■ **GOAL OF THE EXERCISE**: Below are the records; copy exactly the stretch from the line containing "AUDIO pin BUSY: TX0 -> D14" through the line containing "RADIO2 pin SCK: D19 -> D21", both ends included, and nothing else.

----

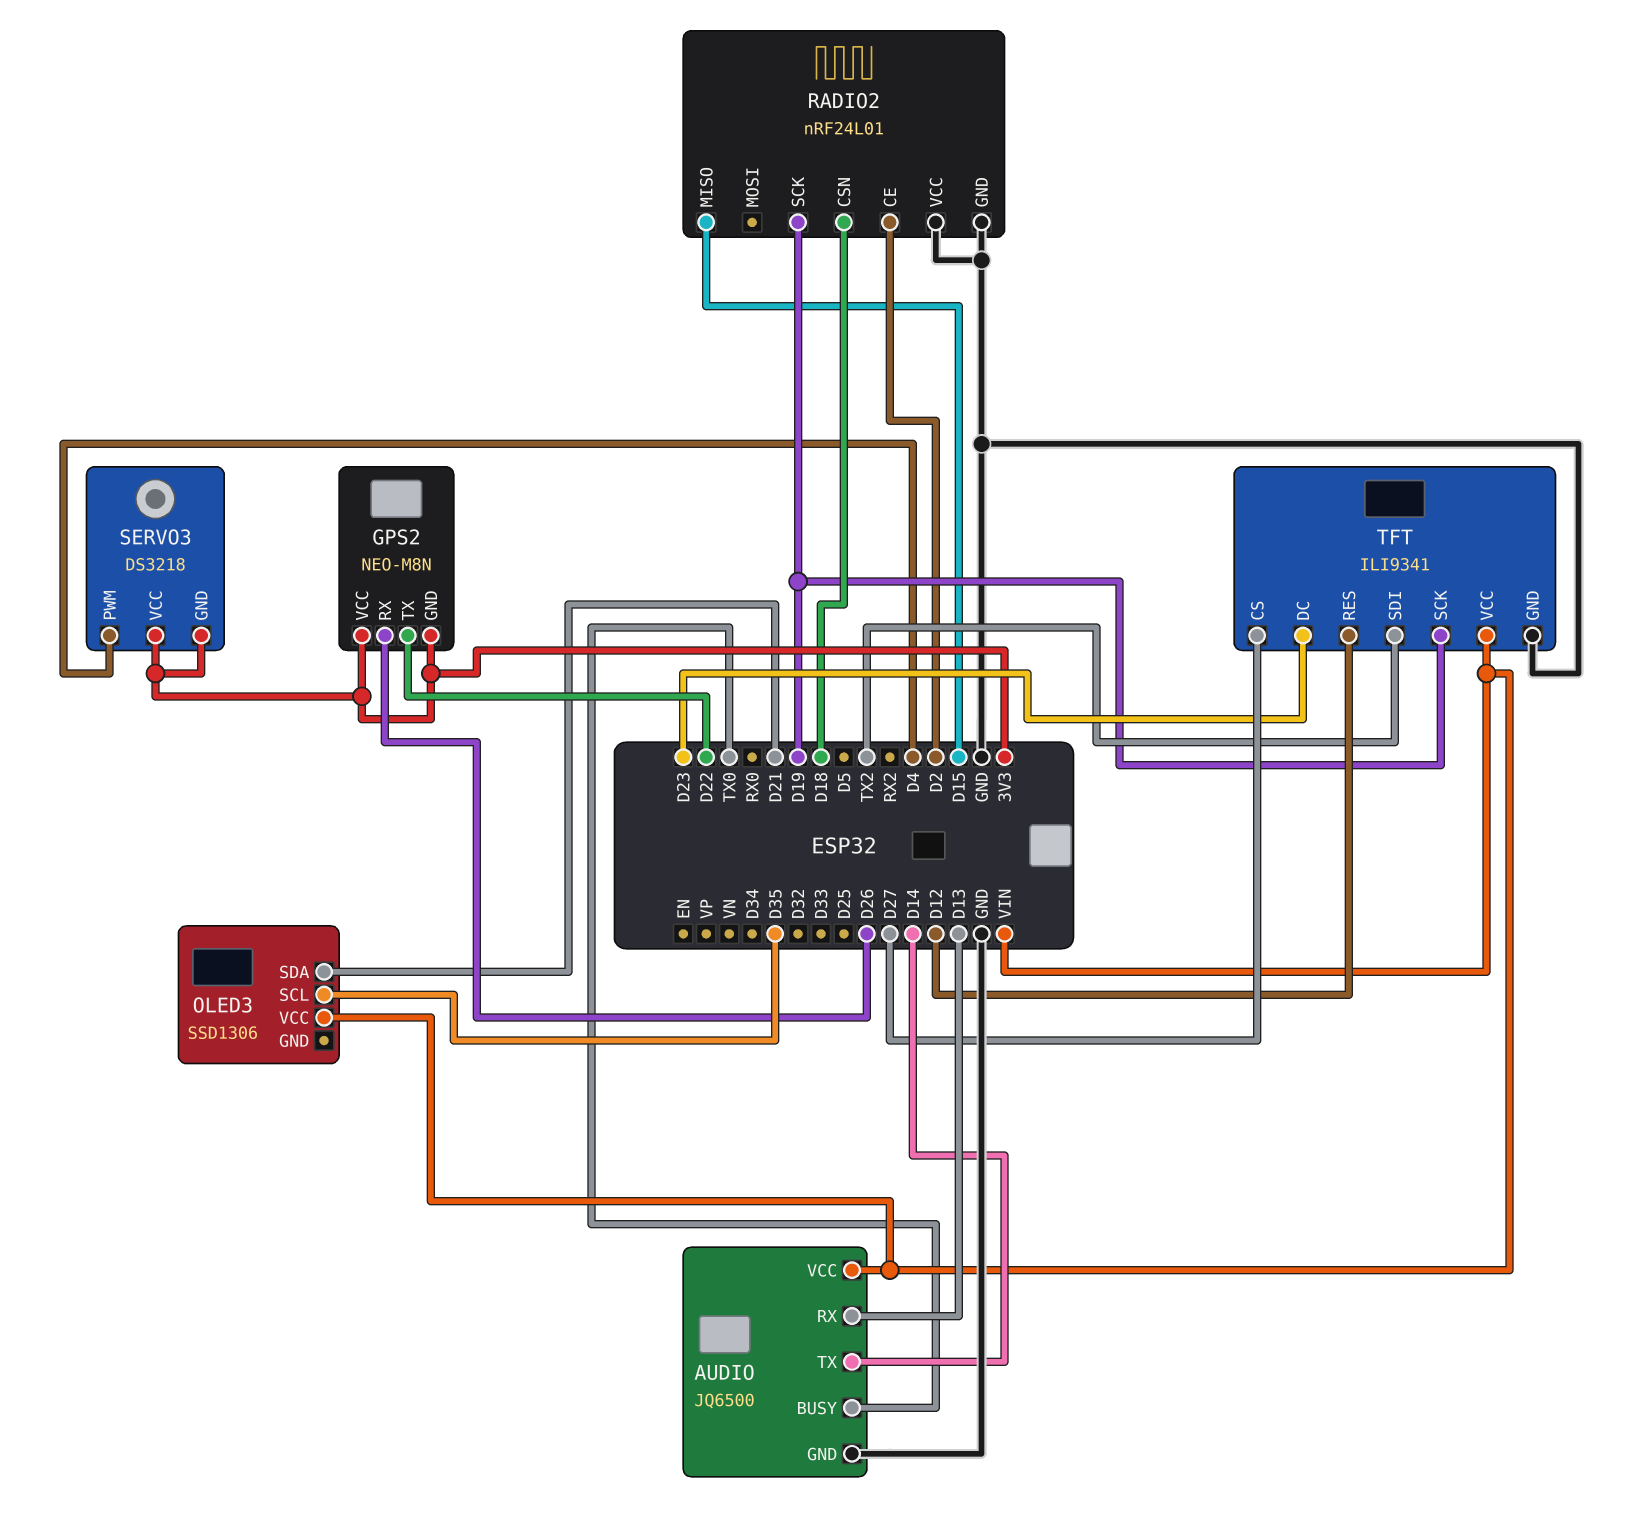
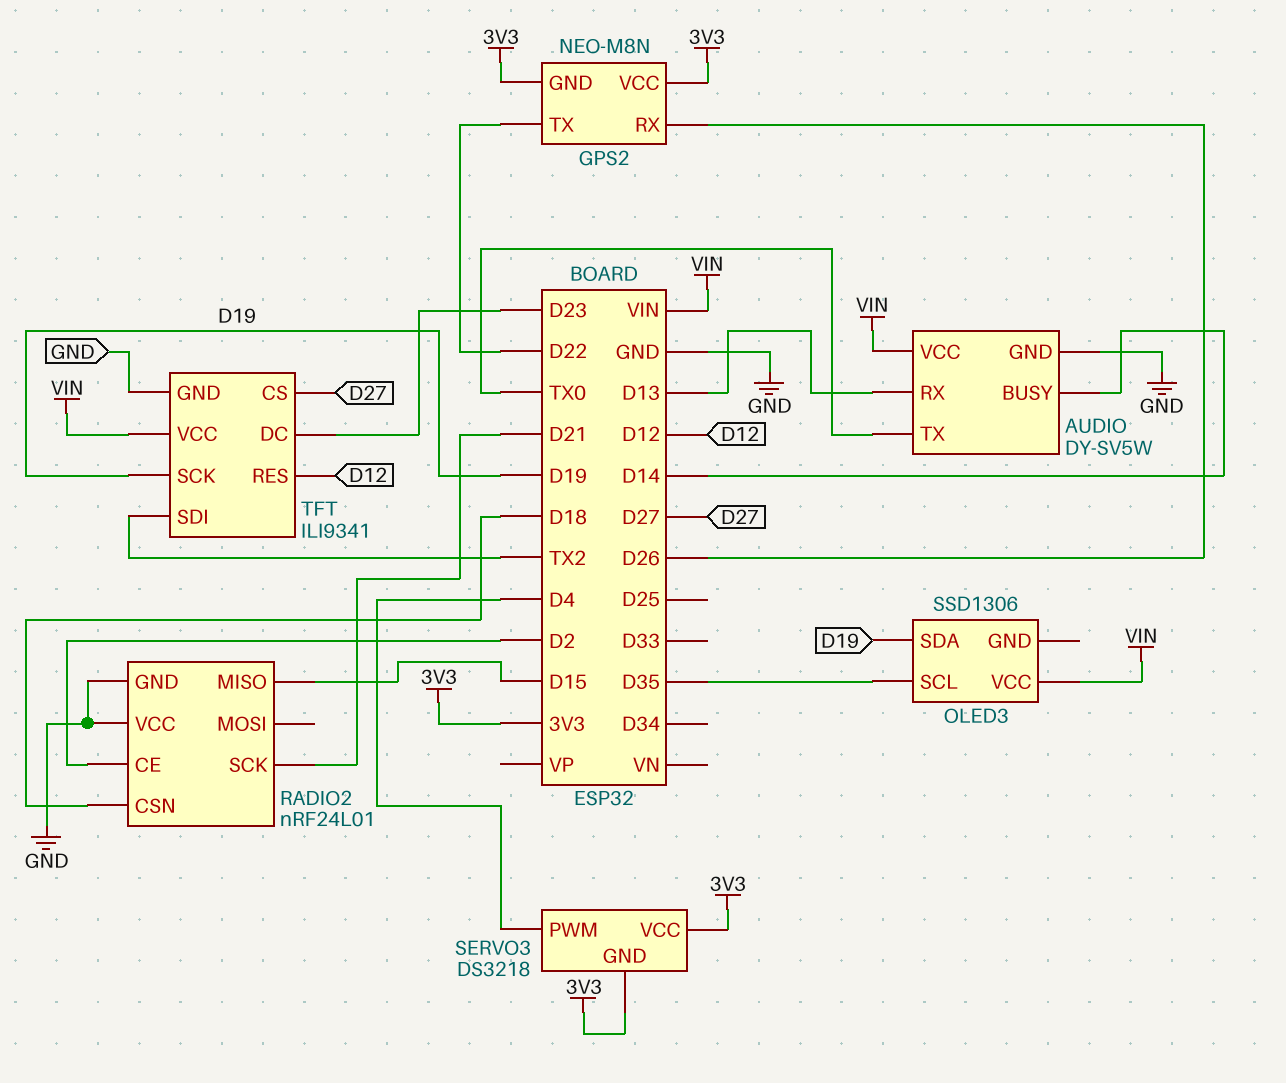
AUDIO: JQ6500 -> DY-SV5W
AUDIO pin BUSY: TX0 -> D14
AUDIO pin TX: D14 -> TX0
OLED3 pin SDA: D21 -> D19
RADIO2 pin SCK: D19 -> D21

----

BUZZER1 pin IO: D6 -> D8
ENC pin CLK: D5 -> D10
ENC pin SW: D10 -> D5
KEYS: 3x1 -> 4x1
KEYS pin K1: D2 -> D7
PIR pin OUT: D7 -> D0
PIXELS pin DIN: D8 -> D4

----

■ **ANSWER TO THE PROBLEM**:
AUDIO pin BUSY: TX0 -> D14
AUDIO pin TX: D14 -> TX0
OLED3 pin SDA: D21 -> D19
RADIO2 pin SCK: D19 -> D21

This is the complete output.